◆ EXERCISE DIRECTIONS ◆
I'd like every entry returned exactly as it is, with the images left out.

######

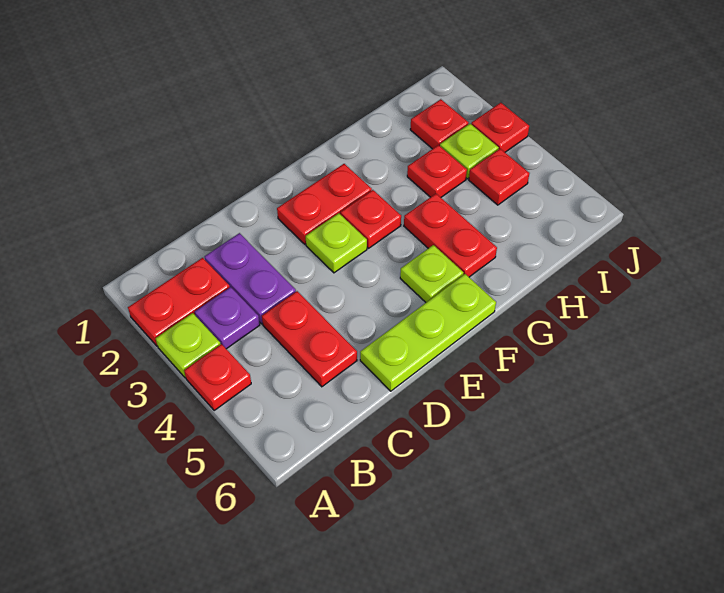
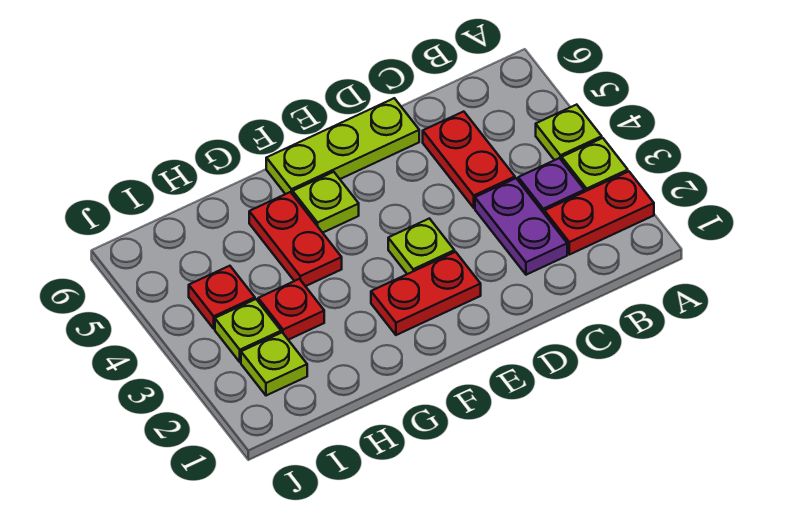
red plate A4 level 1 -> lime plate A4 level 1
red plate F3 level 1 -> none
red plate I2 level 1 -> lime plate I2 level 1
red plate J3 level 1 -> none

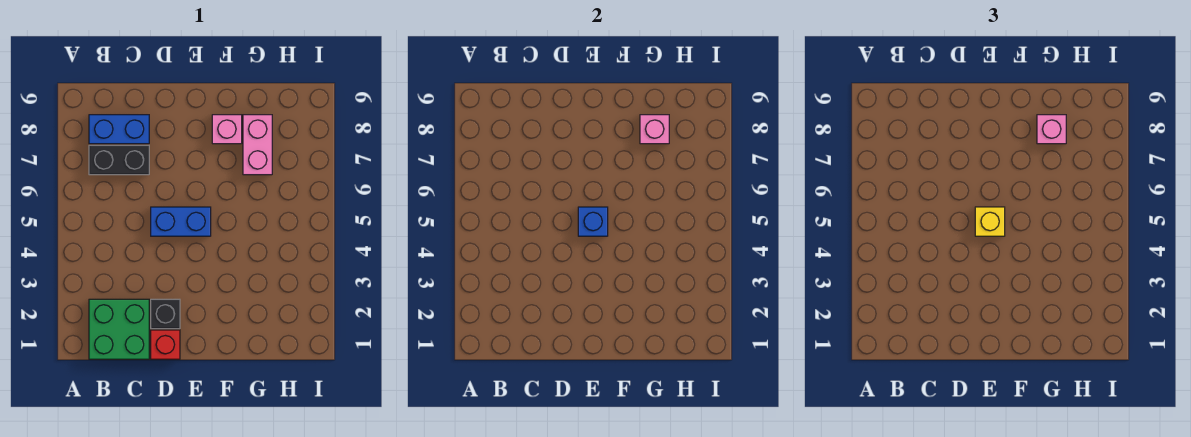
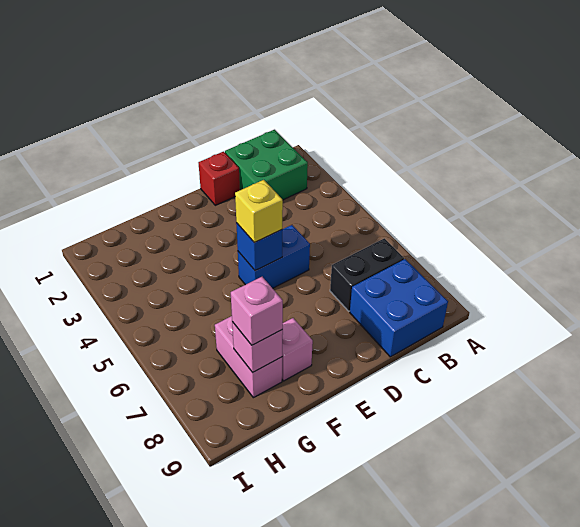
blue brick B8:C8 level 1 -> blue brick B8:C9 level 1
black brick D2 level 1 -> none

######

◆ OUTPUT OF THE EXERCISE ◆
red plate A4 level 1 -> lime plate A4 level 1
red plate F3 level 1 -> none
red plate I2 level 1 -> lime plate I2 level 1
red plate J3 level 1 -> none

blue brick B8:C8 level 1 -> blue brick B8:C9 level 1
black brick D2 level 1 -> none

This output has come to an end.